* What you will do *
Below are entries. Reproduce exactly the lines between the line holding "white scissors: 5 -> 4" and the line holding "yellow lemon: 5 -> 3", inclusive, and only those.

* Source data *

BEGIN

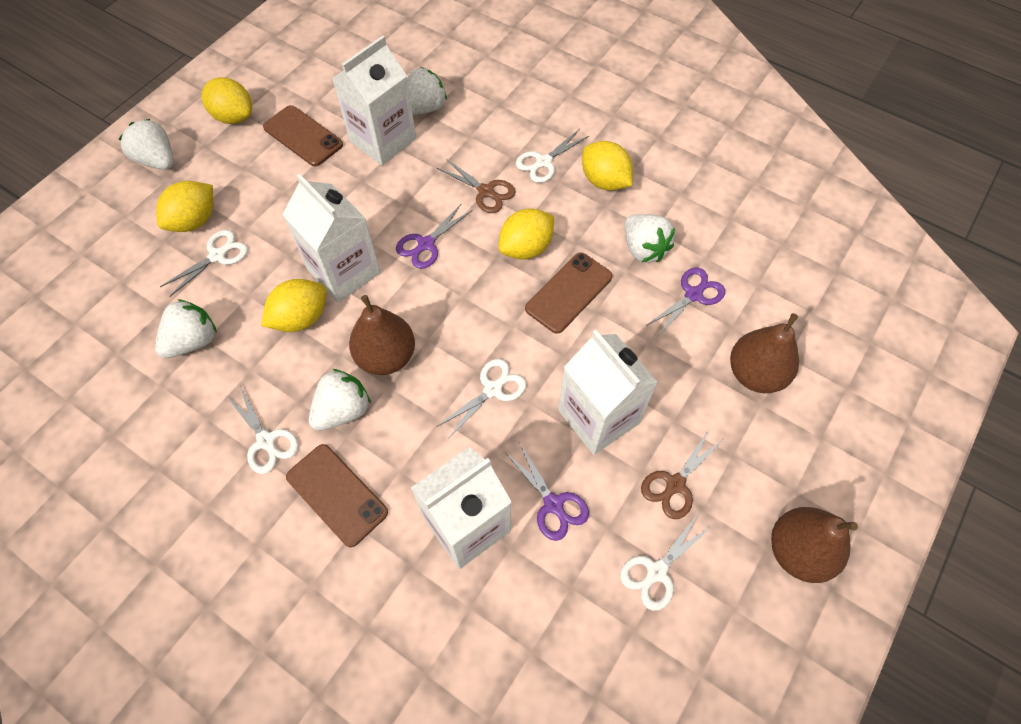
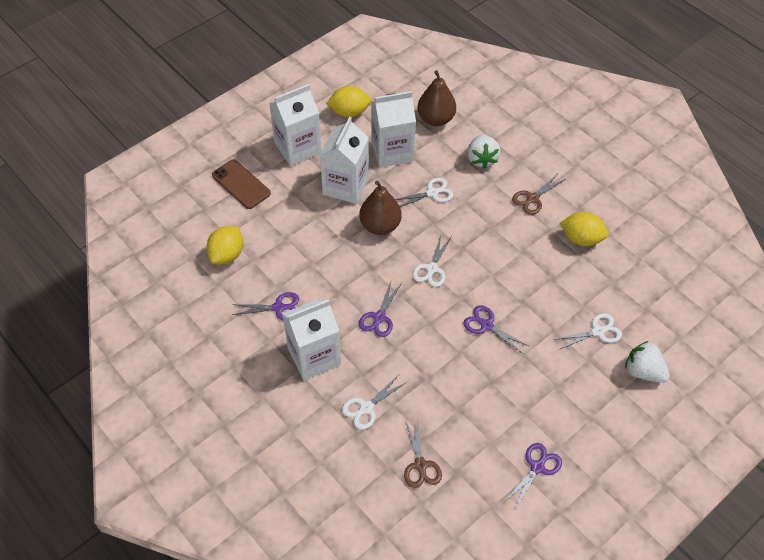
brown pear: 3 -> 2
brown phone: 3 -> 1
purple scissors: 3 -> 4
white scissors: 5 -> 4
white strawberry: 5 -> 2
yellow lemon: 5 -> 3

END
BEGIN

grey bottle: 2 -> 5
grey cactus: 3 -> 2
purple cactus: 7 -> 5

END

* Solved exercise *
white scissors: 5 -> 4
white strawberry: 5 -> 2
yellow lemon: 5 -> 3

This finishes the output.